(What you have to do): Say how many lines of the listing below contain "turned", giving the number and nothing else.

(Exercise data):
== == ==
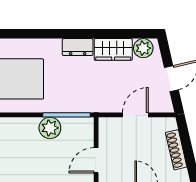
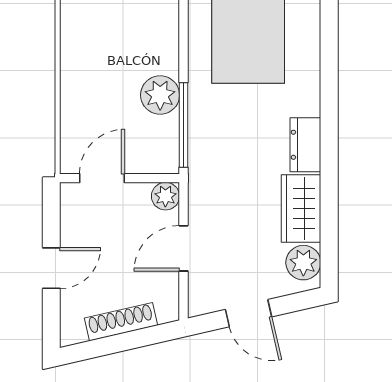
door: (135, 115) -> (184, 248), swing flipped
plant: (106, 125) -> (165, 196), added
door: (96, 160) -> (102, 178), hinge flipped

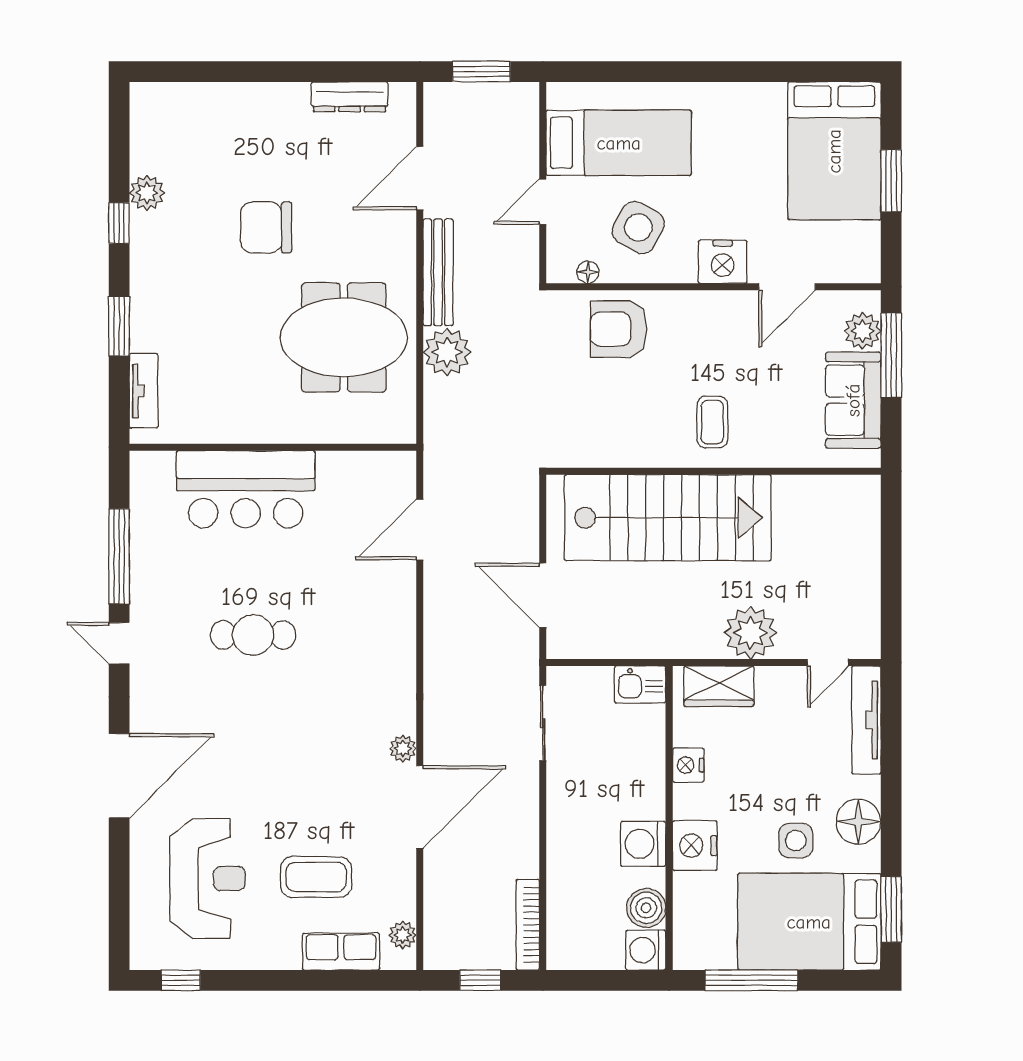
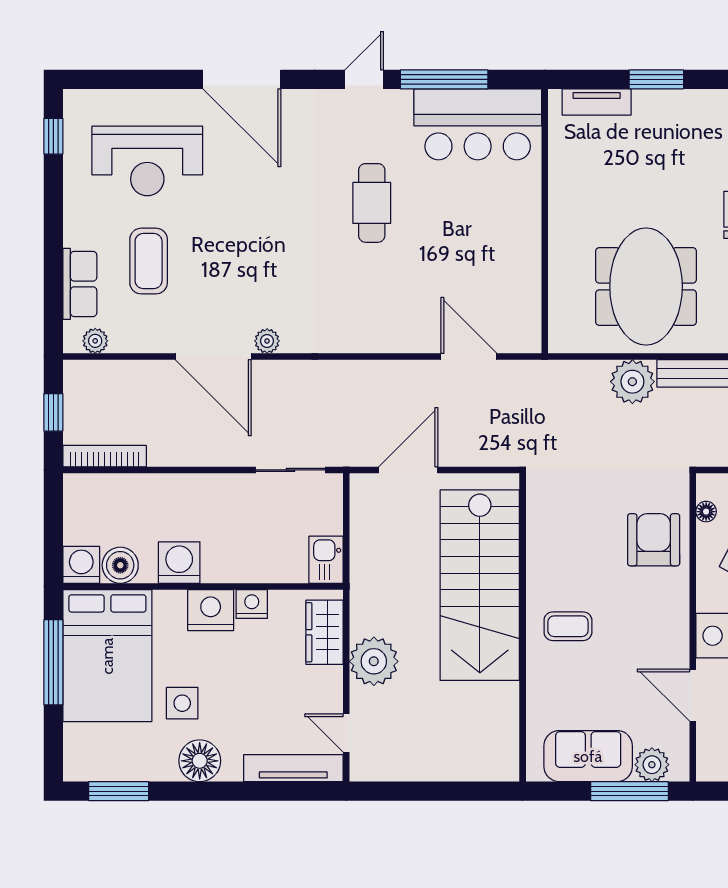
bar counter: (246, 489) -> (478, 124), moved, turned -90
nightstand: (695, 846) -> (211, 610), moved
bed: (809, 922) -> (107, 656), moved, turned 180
== == ==
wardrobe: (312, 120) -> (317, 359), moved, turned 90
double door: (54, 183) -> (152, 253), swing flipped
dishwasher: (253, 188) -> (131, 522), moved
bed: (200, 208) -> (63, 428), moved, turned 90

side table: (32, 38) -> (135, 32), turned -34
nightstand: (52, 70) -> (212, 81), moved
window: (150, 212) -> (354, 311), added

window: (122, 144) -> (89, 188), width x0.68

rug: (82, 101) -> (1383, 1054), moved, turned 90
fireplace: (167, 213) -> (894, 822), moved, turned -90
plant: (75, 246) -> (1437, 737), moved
== == ==
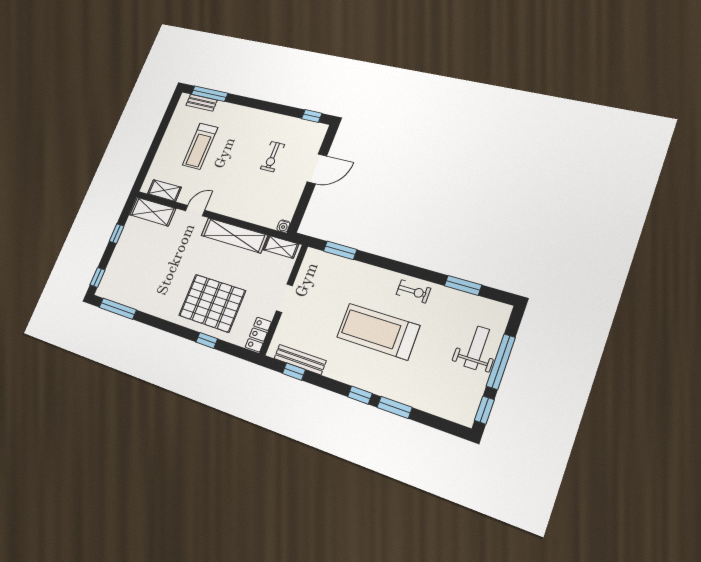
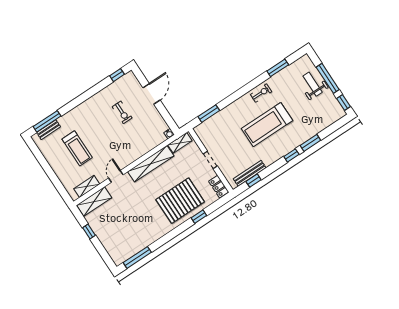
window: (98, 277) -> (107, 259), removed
== == ==
(The answer): 7